**EXERCISE DESCRIPTION:** Beginning with the line that includes "LCD2 pin VCC: 3V3 -> none" and ending with the last line, print the records exactly, leaving every picture out.

****

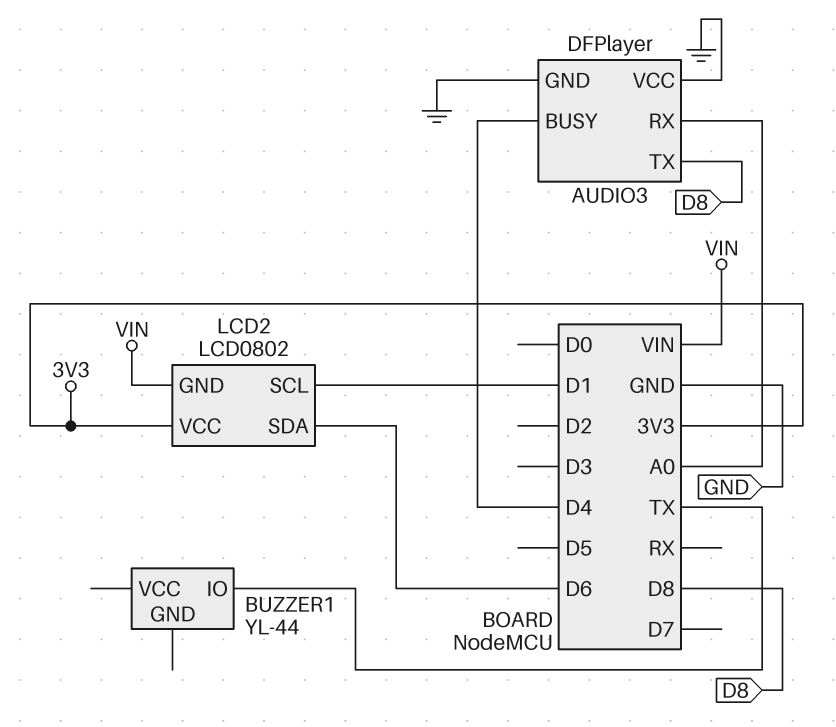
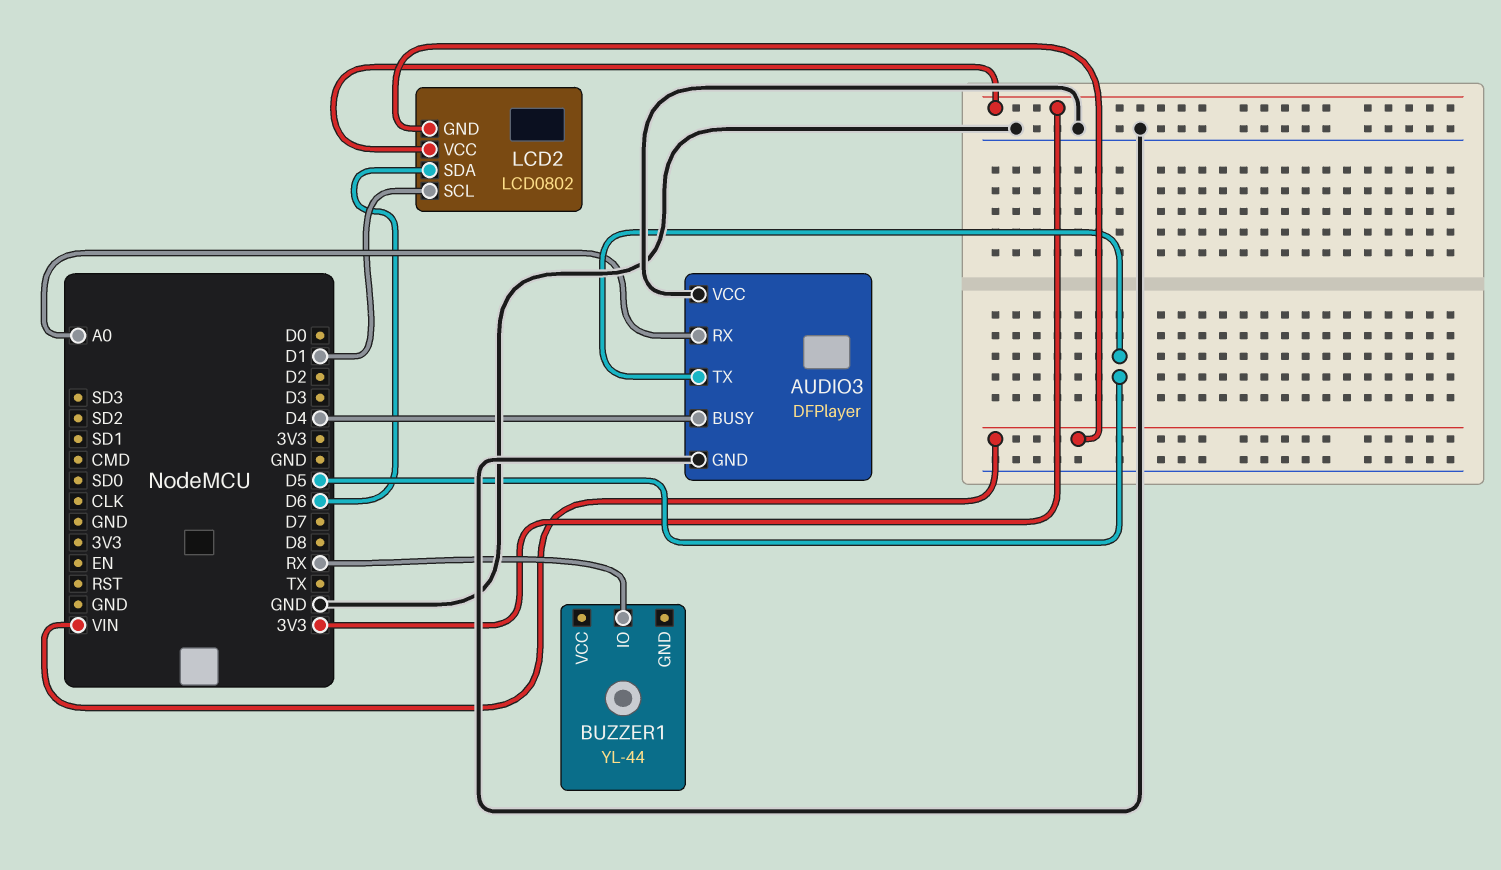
AUDIO3 pin TX: D8 -> D5
BUZZER1 pin IO: TX -> RX

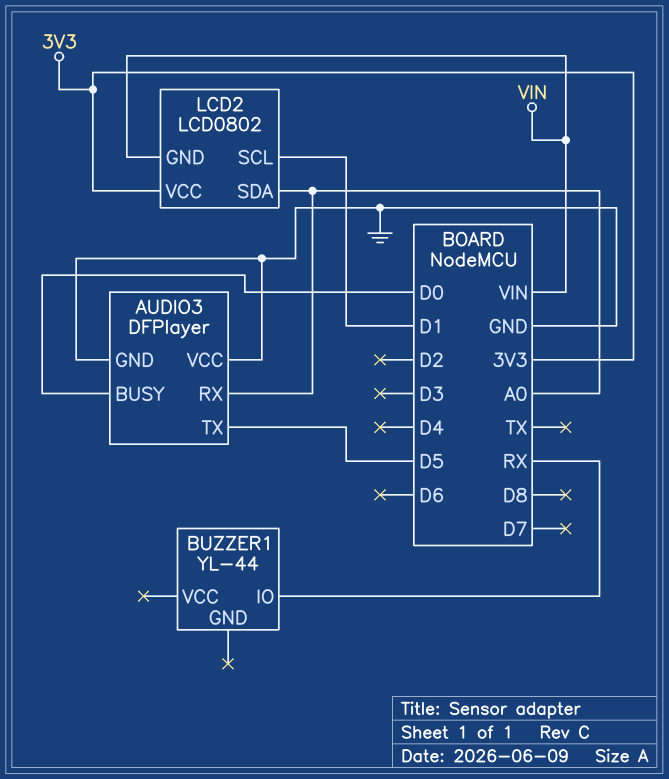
AUDIO3 pin BUSY: D4 -> D0
LCD2 pin SDA: D6 -> A0

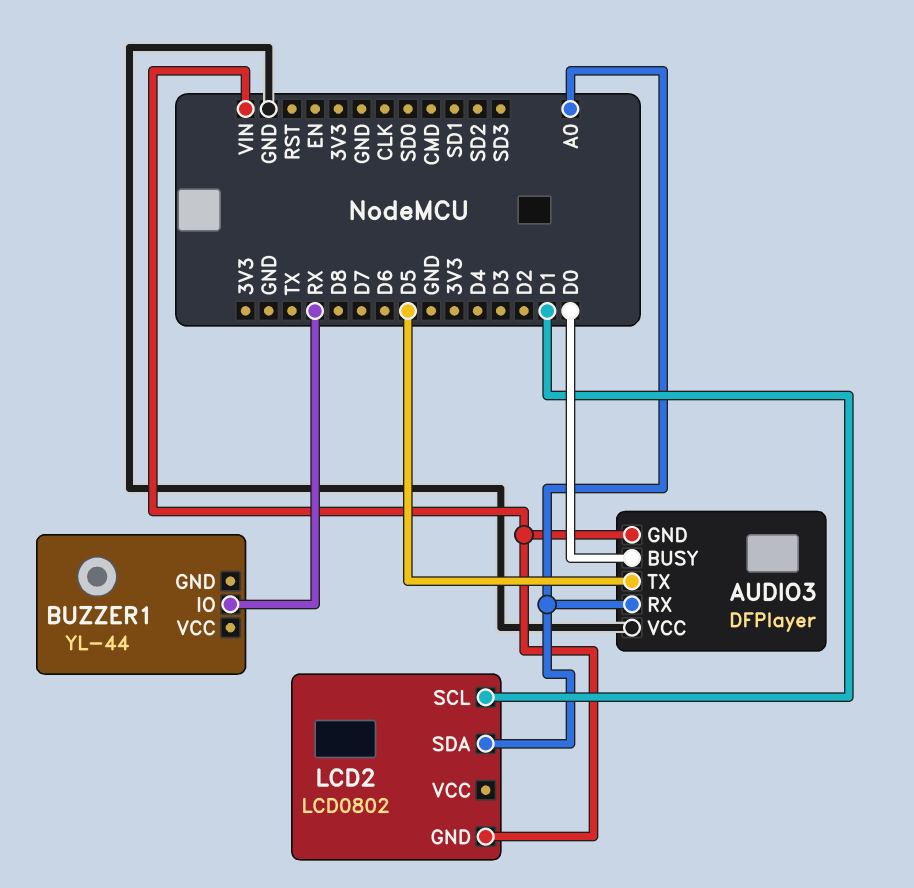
AUDIO3 pin GND: GND -> VIN
LCD2 pin VCC: 3V3 -> none

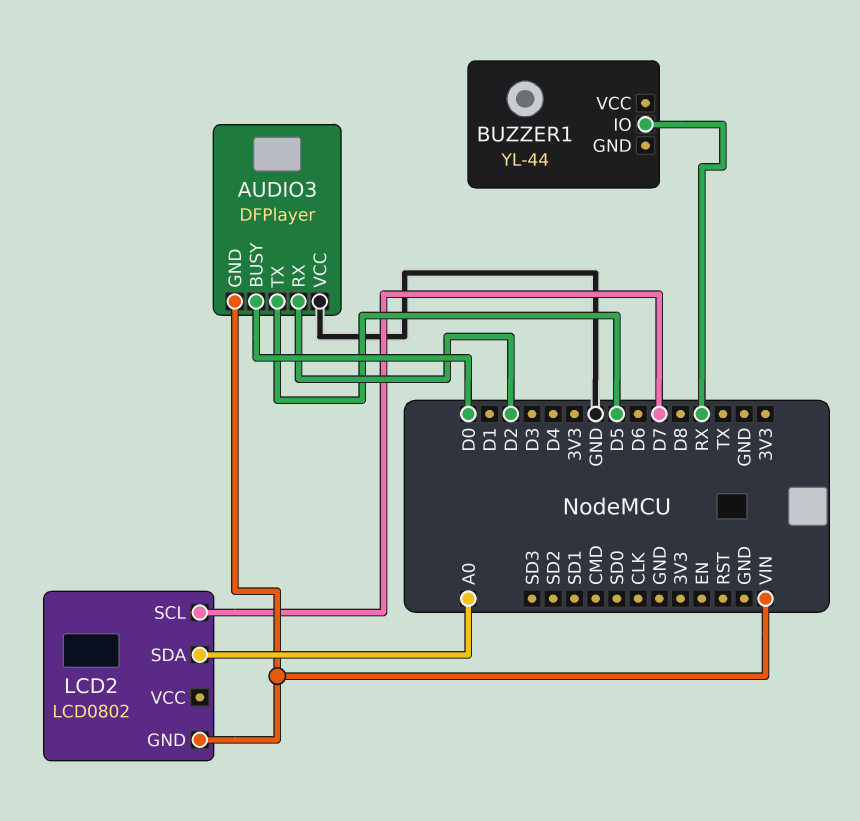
AUDIO3 pin RX: A0 -> D2
LCD2 pin SCL: D1 -> D7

****

**SOLUTION TO THIS EXERCISE:**
LCD2 pin VCC: 3V3 -> none

AUDIO3 pin RX: A0 -> D2
LCD2 pin SCL: D1 -> D7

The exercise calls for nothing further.